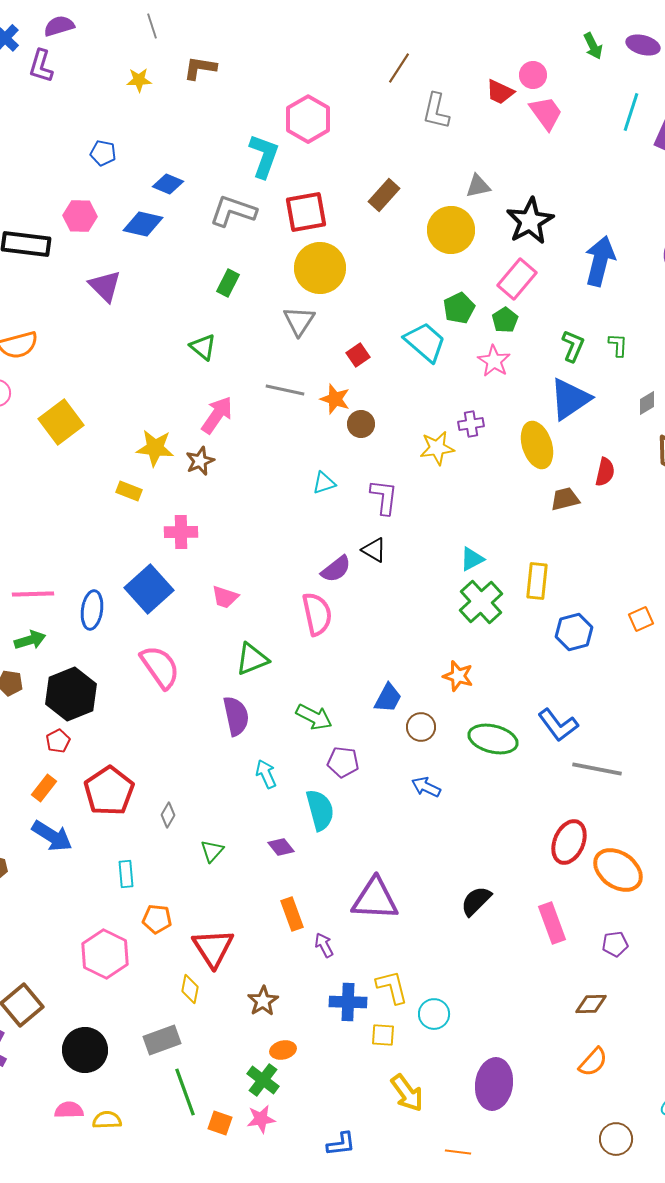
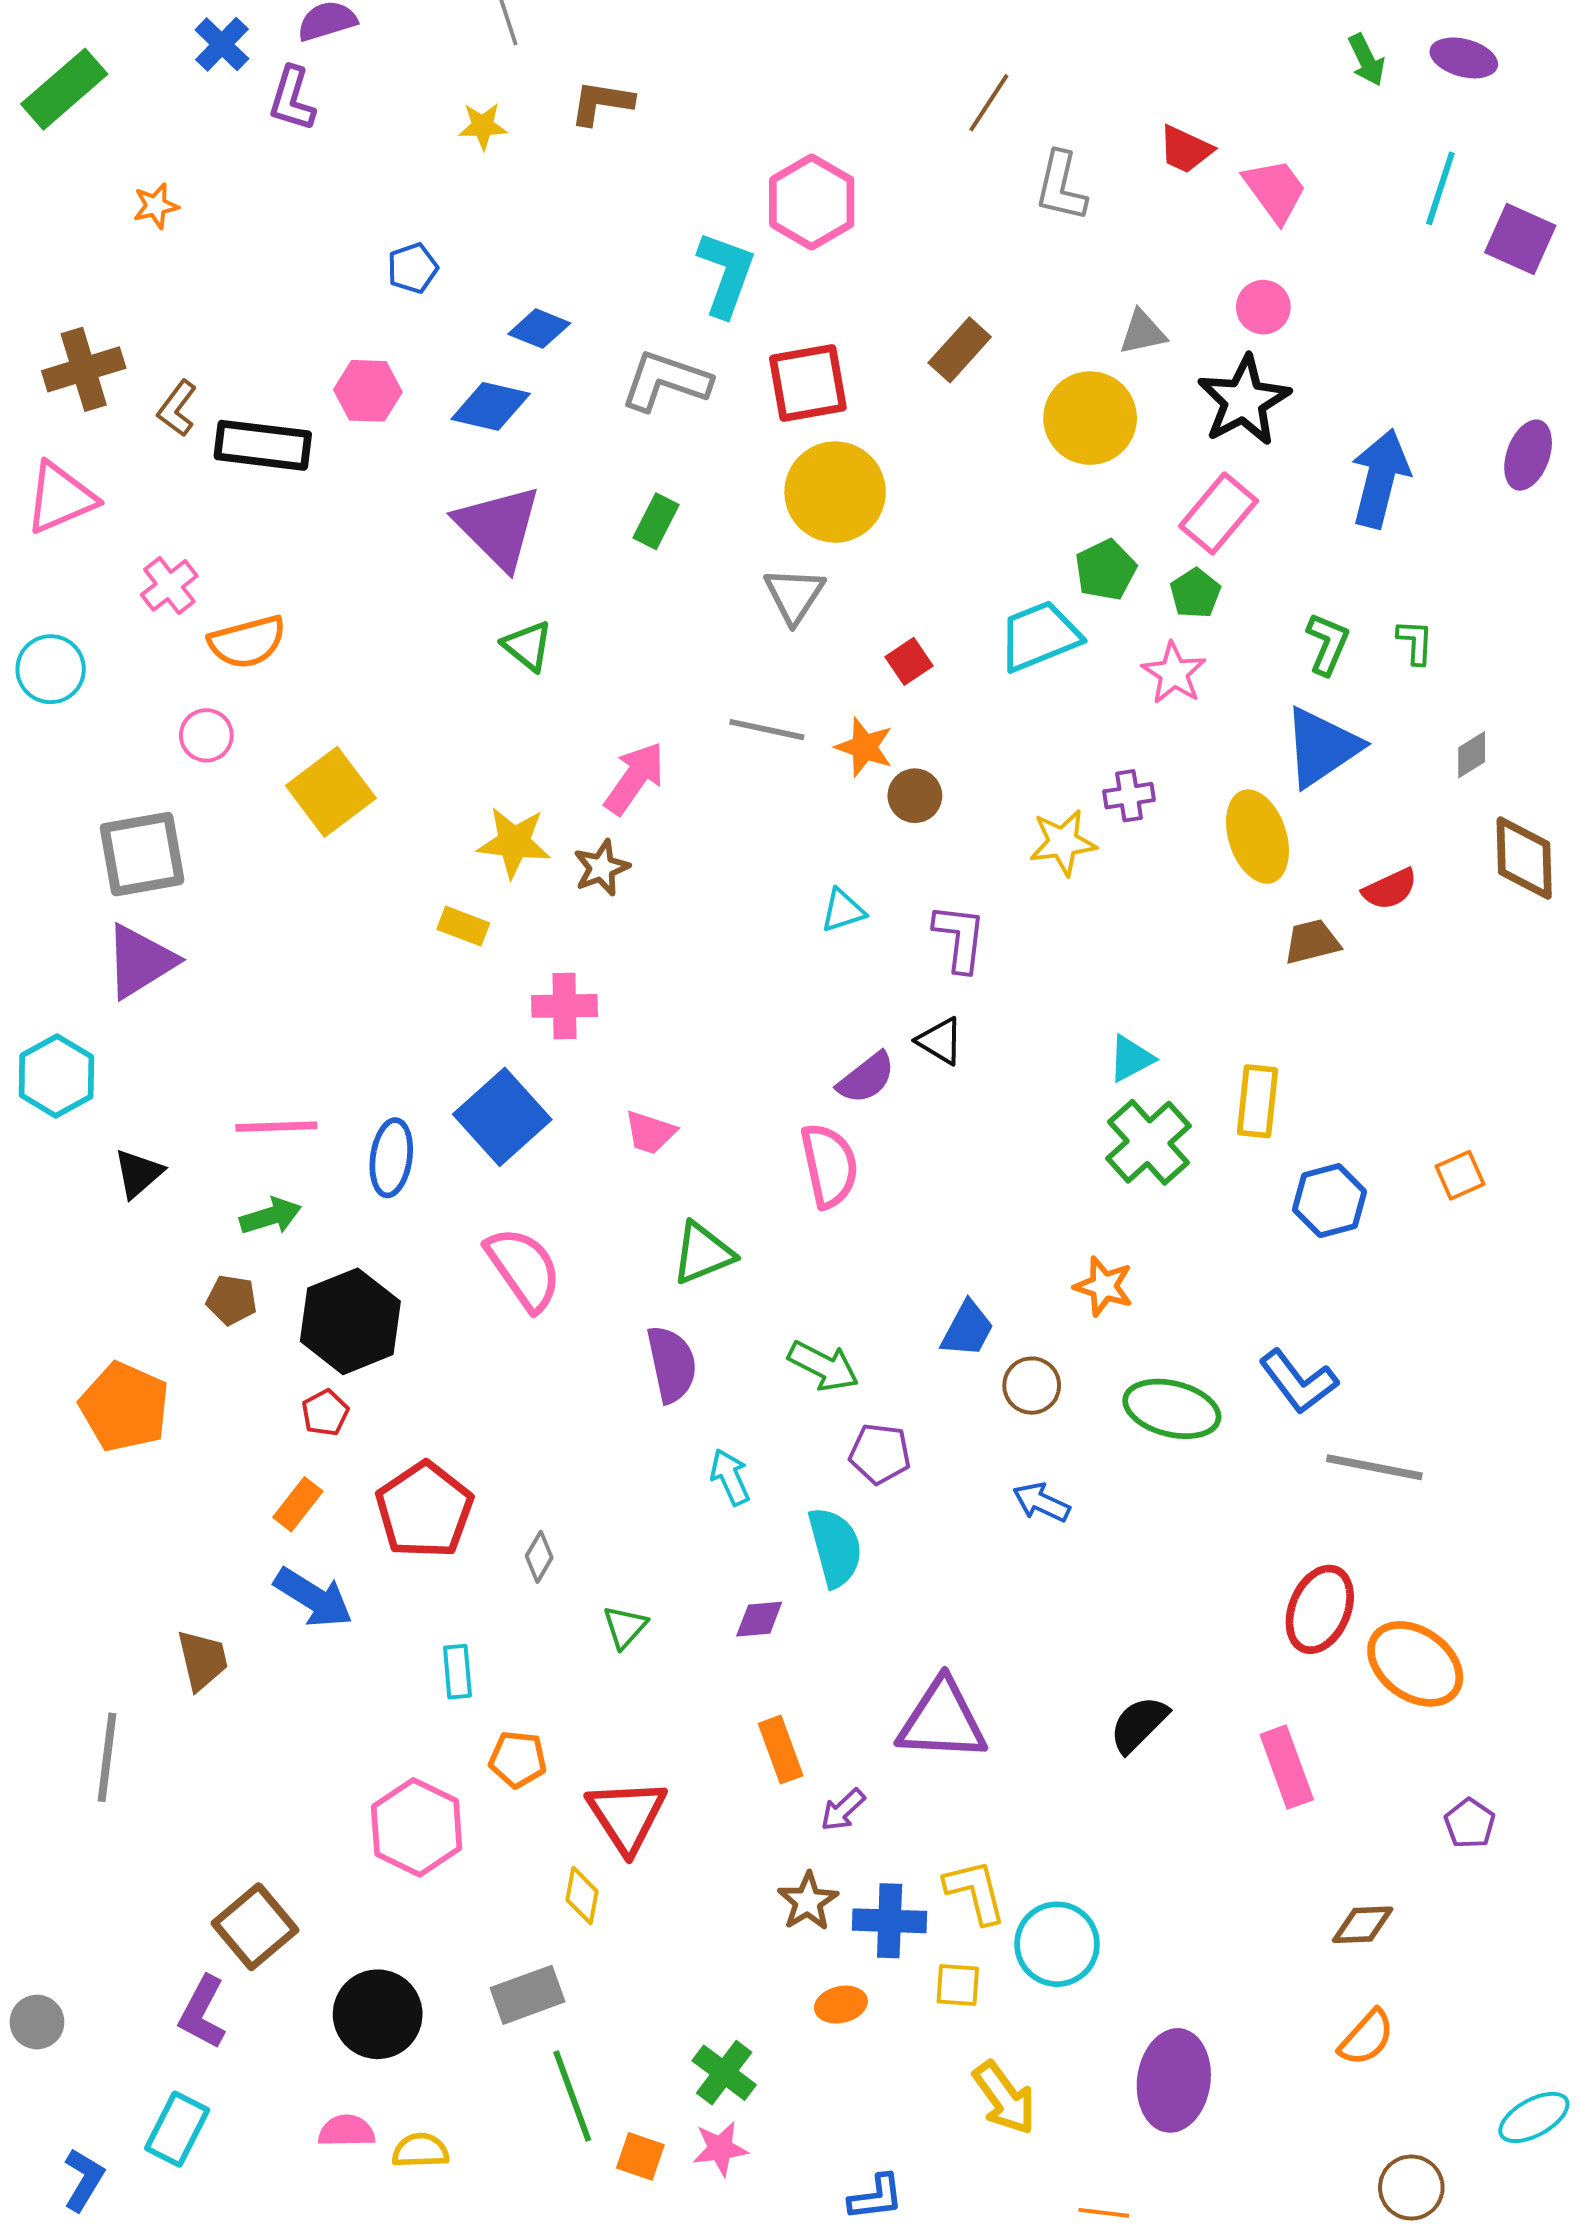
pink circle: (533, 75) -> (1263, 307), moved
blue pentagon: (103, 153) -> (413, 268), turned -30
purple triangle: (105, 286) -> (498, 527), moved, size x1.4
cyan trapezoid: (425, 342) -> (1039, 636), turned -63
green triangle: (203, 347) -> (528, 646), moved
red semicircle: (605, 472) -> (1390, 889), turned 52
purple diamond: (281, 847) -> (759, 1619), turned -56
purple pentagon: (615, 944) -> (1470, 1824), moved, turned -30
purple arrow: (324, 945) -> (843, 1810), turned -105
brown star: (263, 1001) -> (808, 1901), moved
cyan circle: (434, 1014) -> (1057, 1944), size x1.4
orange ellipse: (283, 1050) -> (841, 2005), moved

---+---

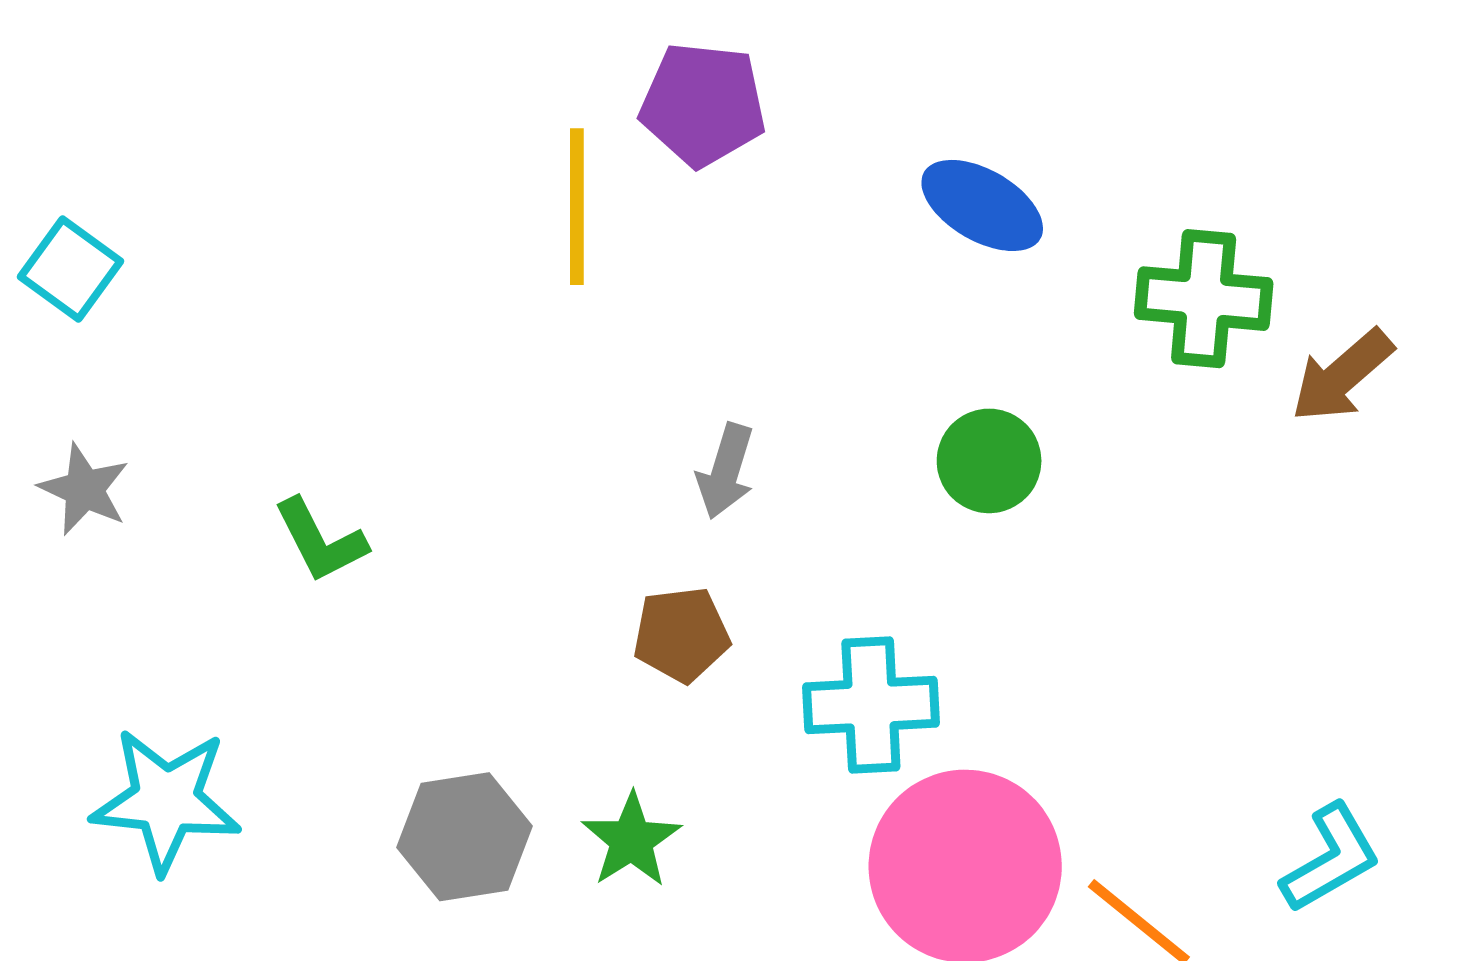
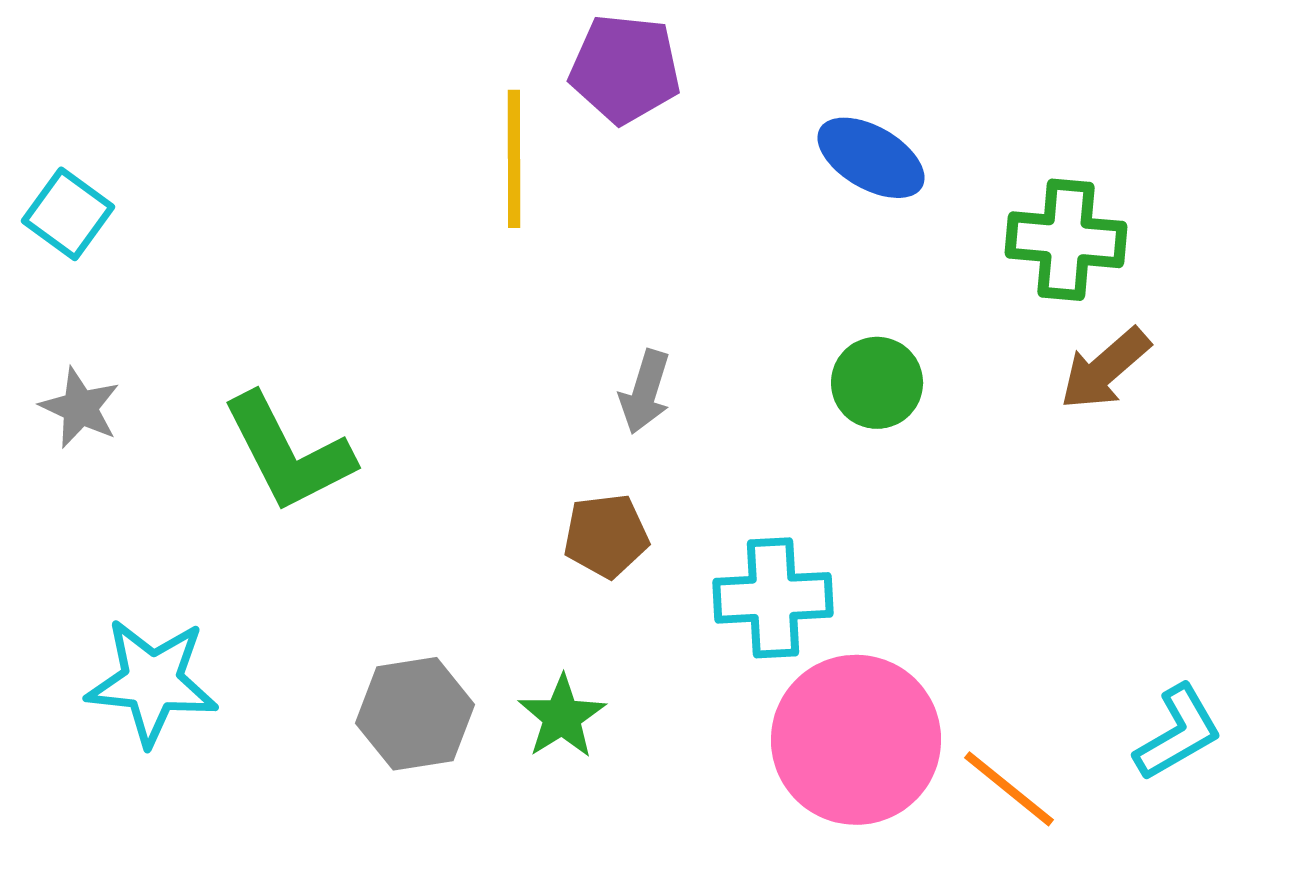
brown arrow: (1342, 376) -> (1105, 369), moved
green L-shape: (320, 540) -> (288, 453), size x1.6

---+---

**INSTRUCTIONS FOR THE TASK:**
Look above for the line holding "cyan circle: (434, 1014)", then set down exactly that line and every line after it up to and including the line holding "orange ellipse: (283, 1050)", with nothing else.

**WORKED SOLUTION:**
cyan circle: (434, 1014) -> (1057, 1944), size x1.4
orange ellipse: (283, 1050) -> (841, 2005), moved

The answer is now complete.